▶ Excerpts from a dataset:

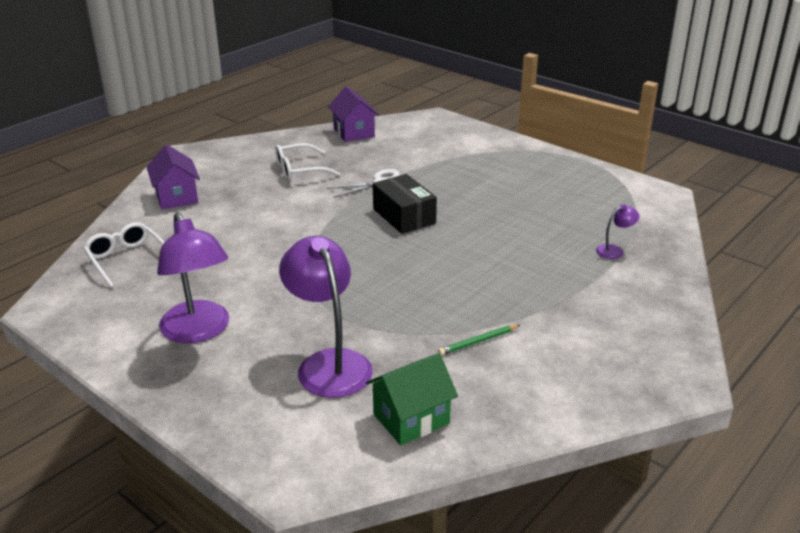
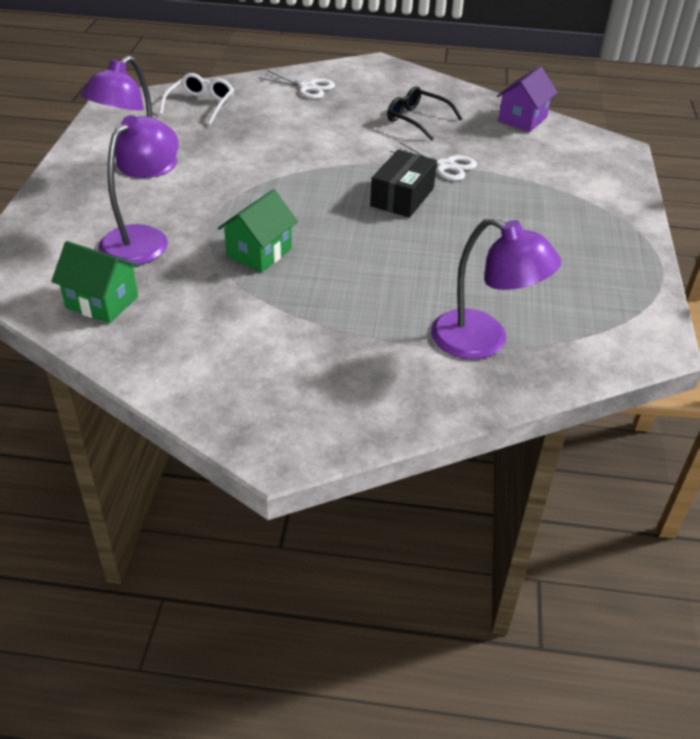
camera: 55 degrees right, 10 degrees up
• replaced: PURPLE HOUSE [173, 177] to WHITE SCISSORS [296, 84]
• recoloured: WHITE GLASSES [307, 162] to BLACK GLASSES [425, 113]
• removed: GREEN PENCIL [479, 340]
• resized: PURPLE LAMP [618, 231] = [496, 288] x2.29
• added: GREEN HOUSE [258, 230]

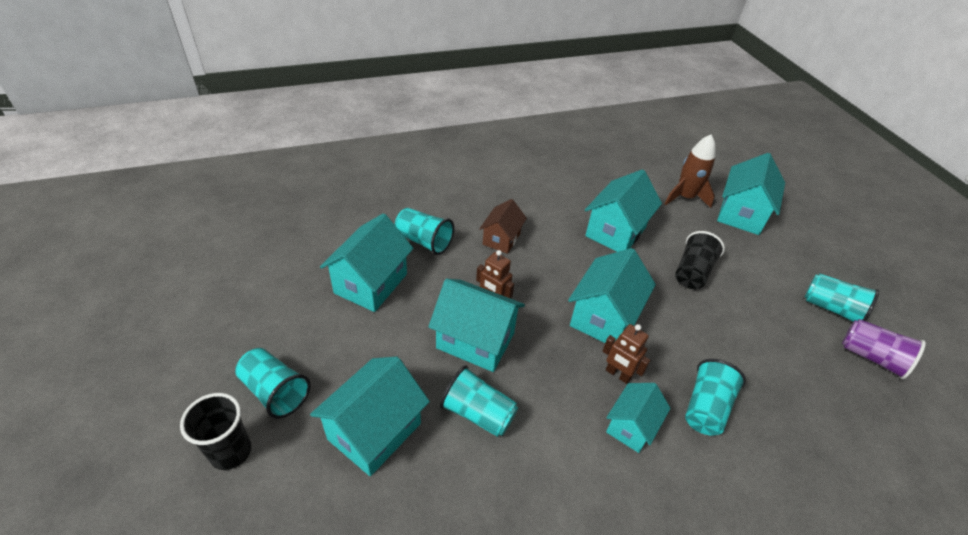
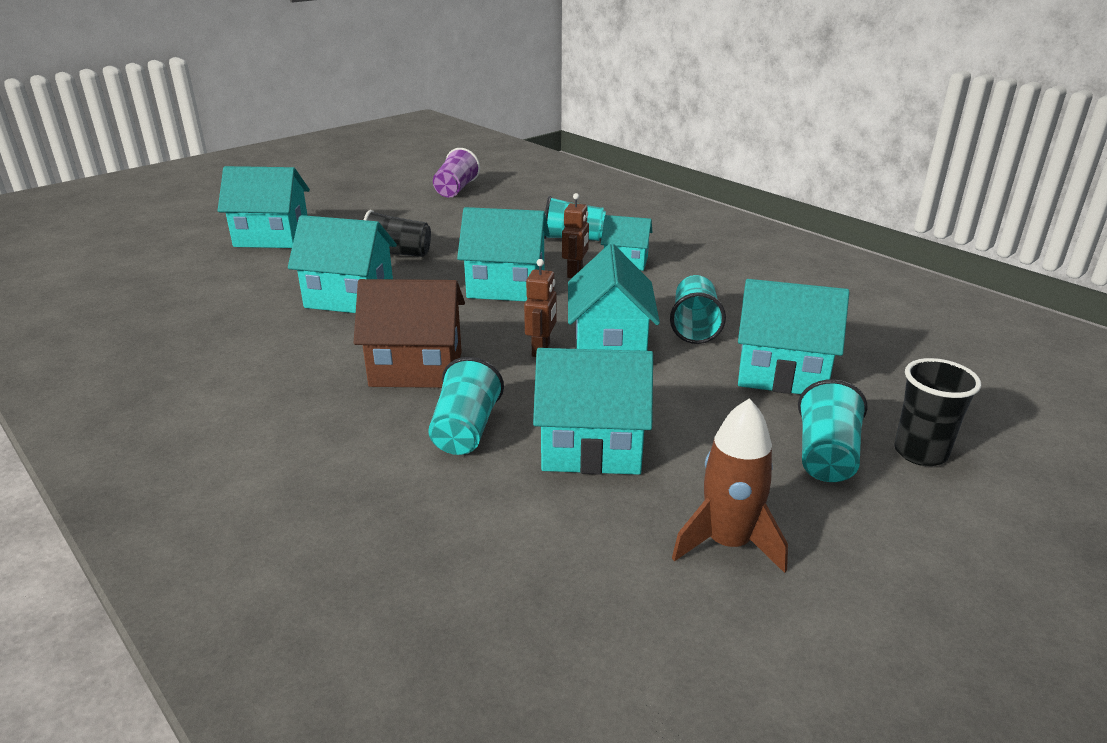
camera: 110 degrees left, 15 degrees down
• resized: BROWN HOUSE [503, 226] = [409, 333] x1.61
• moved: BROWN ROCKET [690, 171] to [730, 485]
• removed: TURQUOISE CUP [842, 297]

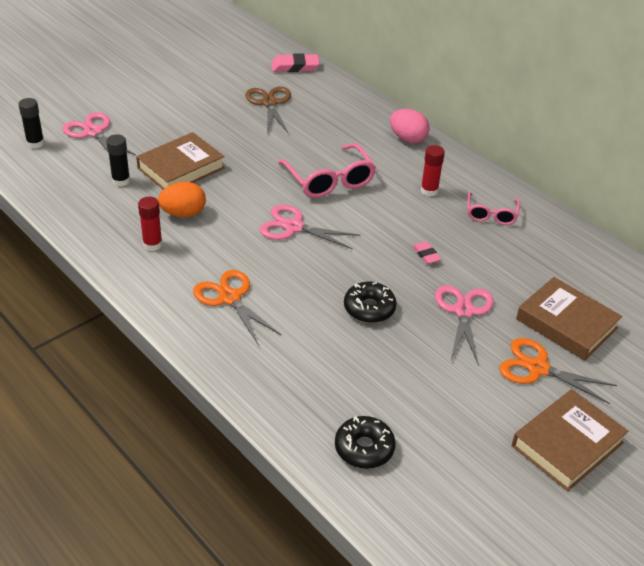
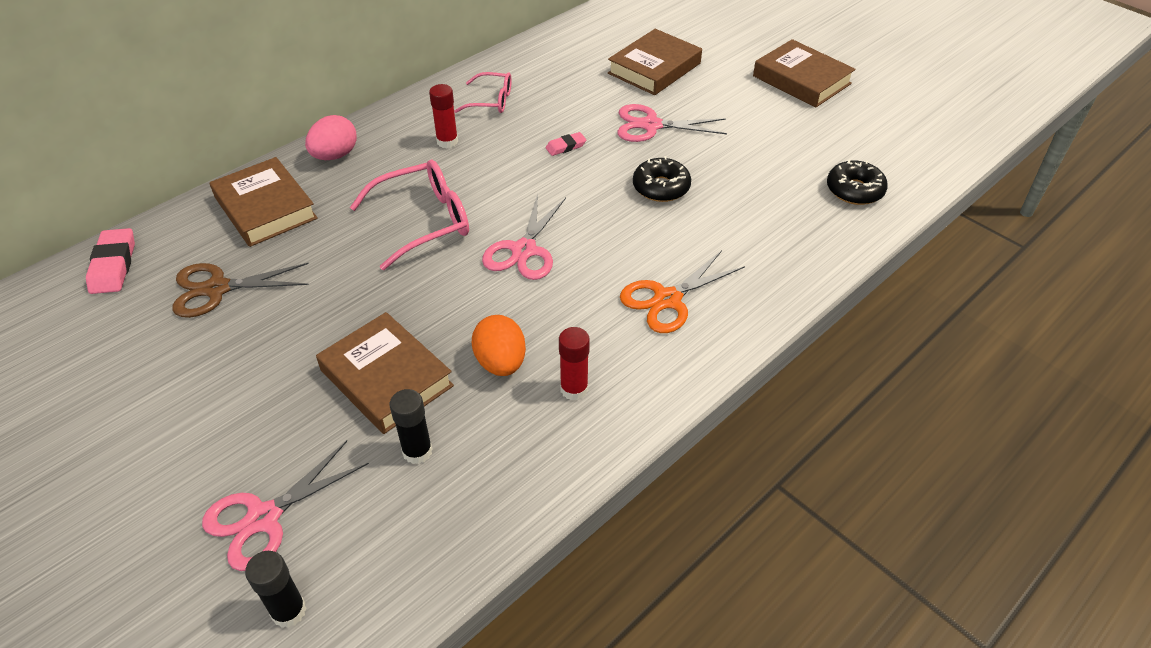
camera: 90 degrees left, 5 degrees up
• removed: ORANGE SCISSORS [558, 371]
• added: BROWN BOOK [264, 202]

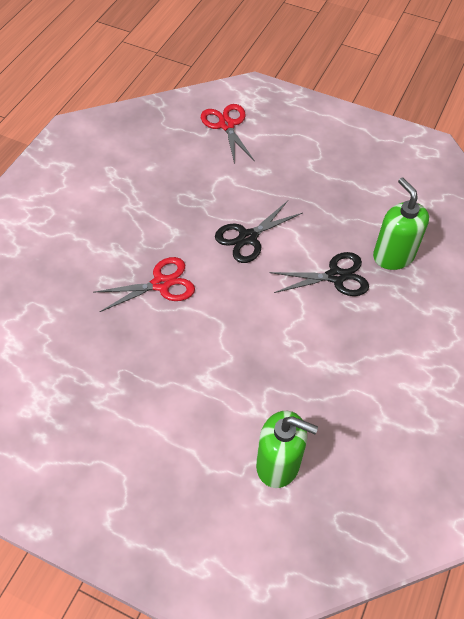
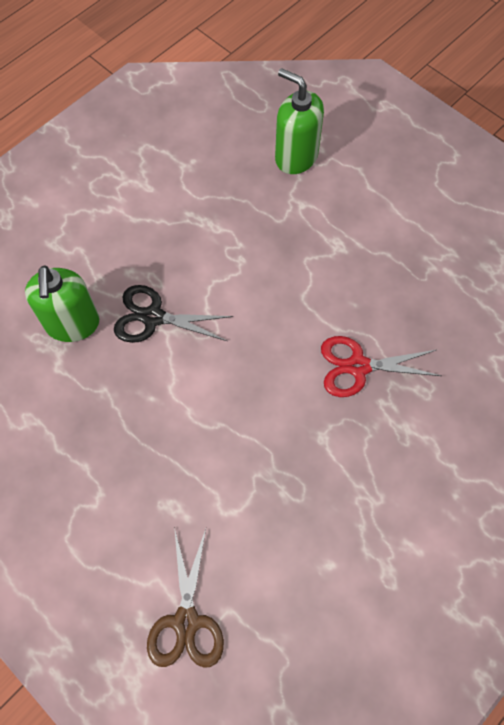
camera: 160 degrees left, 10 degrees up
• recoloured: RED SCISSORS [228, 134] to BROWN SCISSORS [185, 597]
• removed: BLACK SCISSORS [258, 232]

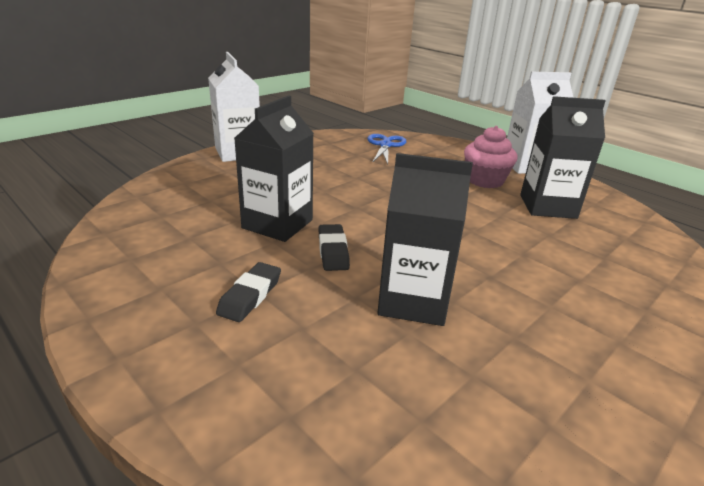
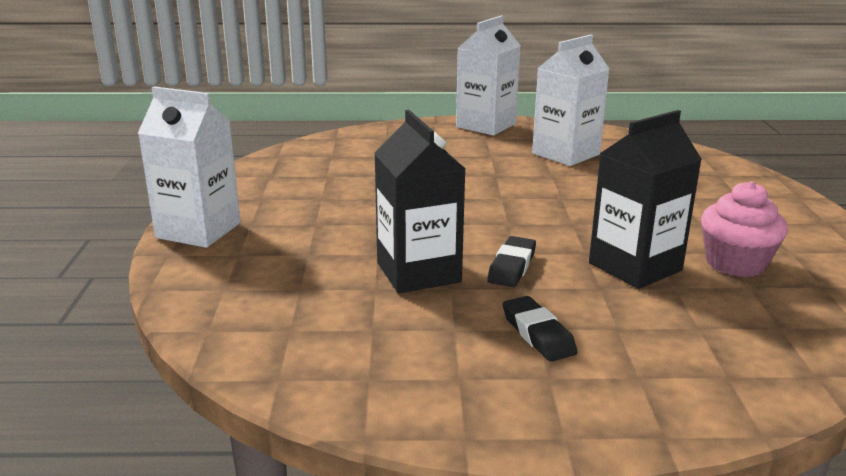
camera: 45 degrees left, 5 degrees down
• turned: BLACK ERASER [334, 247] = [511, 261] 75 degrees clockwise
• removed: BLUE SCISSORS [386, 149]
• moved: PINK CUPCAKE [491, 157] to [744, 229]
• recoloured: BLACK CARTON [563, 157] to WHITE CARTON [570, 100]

▶ What the task asks:
Please state how many lines in the entries above include the word "PURPLE", giving only the number.

▶ Completed task:
2